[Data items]
__________
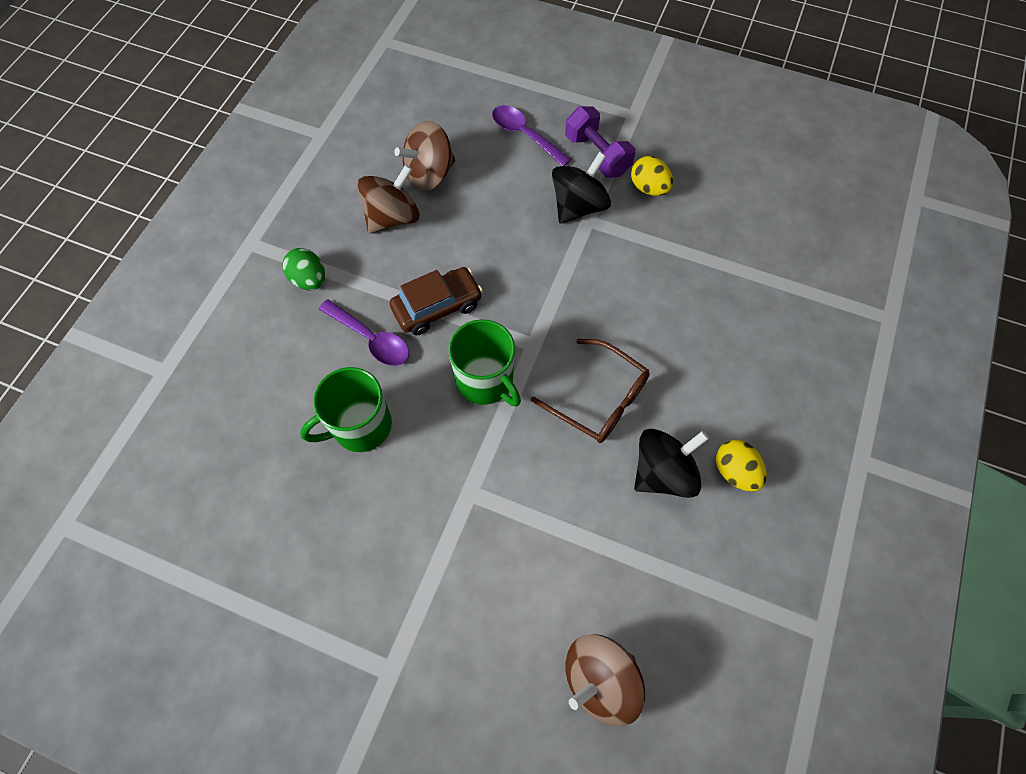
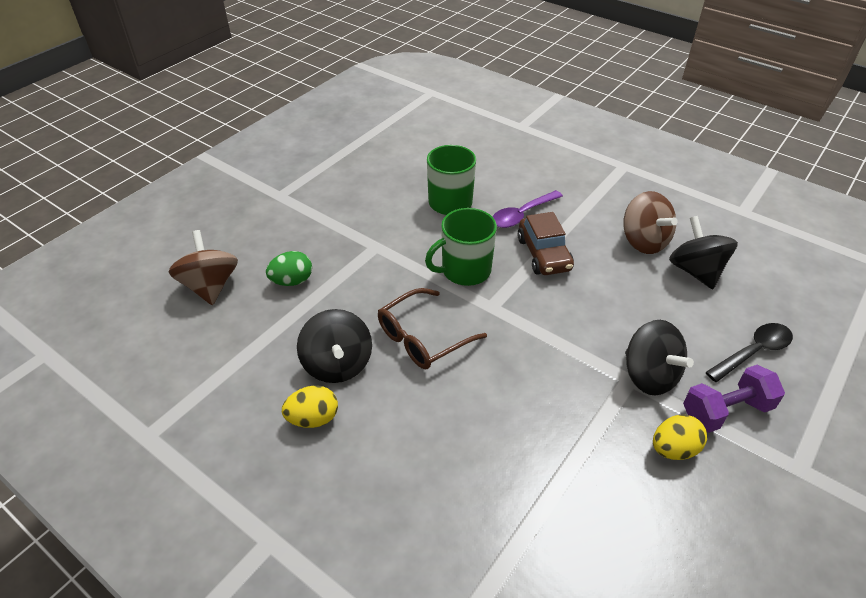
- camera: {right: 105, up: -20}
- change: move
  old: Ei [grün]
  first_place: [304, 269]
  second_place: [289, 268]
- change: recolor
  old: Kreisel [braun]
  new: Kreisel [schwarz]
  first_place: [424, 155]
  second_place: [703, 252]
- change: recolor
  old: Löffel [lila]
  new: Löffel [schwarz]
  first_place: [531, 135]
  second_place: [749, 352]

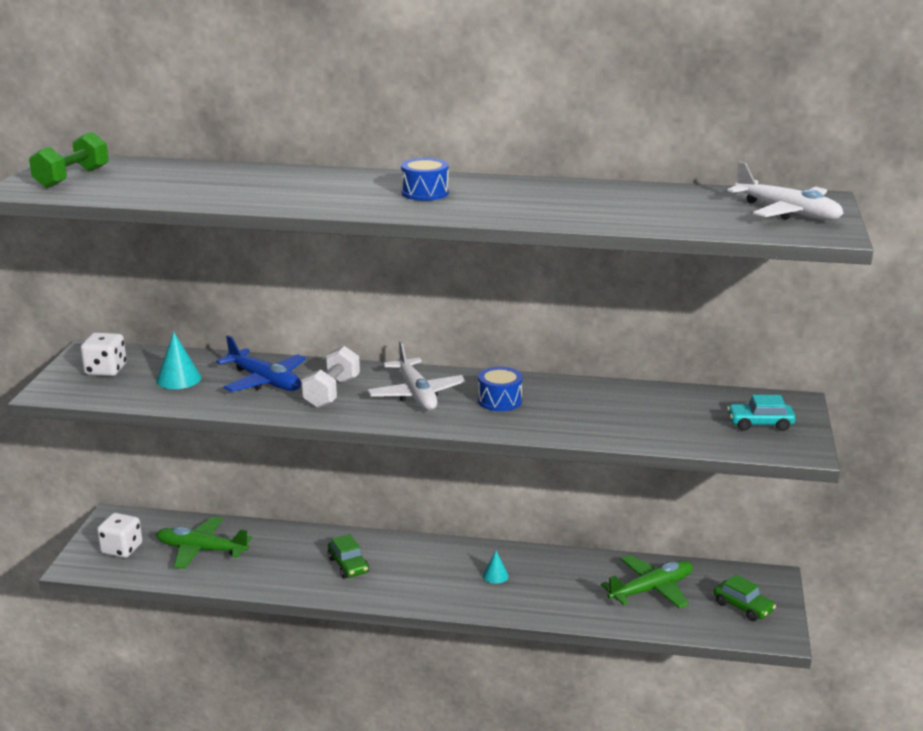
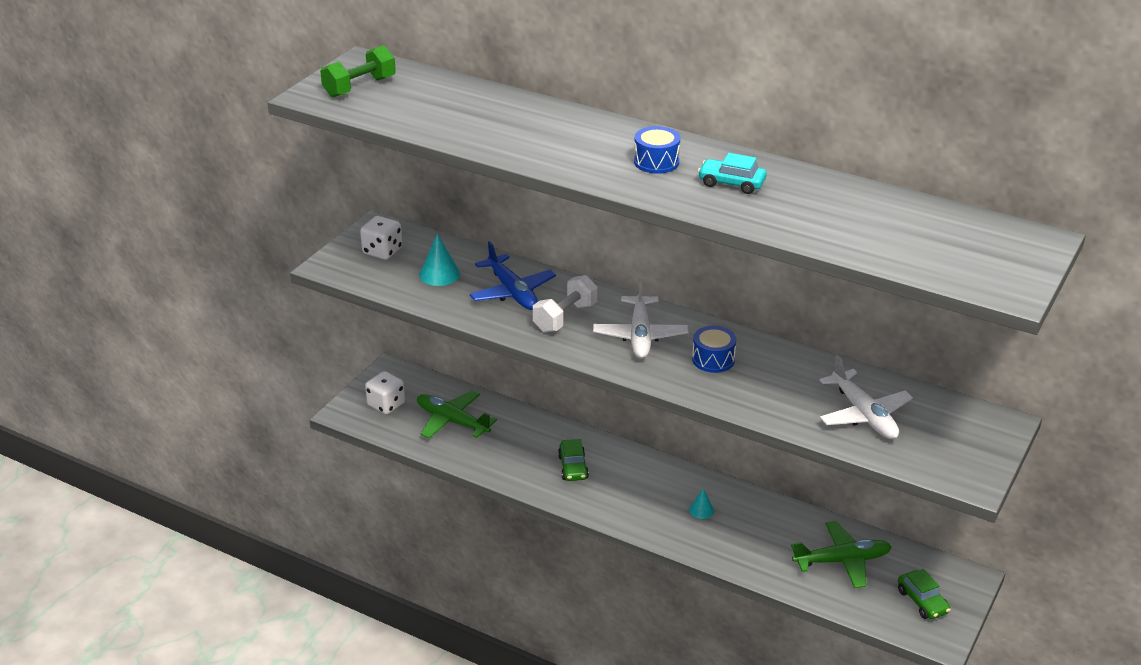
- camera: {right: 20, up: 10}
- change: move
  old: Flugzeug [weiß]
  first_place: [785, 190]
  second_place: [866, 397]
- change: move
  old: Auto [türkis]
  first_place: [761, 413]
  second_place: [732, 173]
__________
Scan the entries above and show each line that contains the word "schwarz".

  new: Kreisel [schwarz]
  new: Löffel [schwarz]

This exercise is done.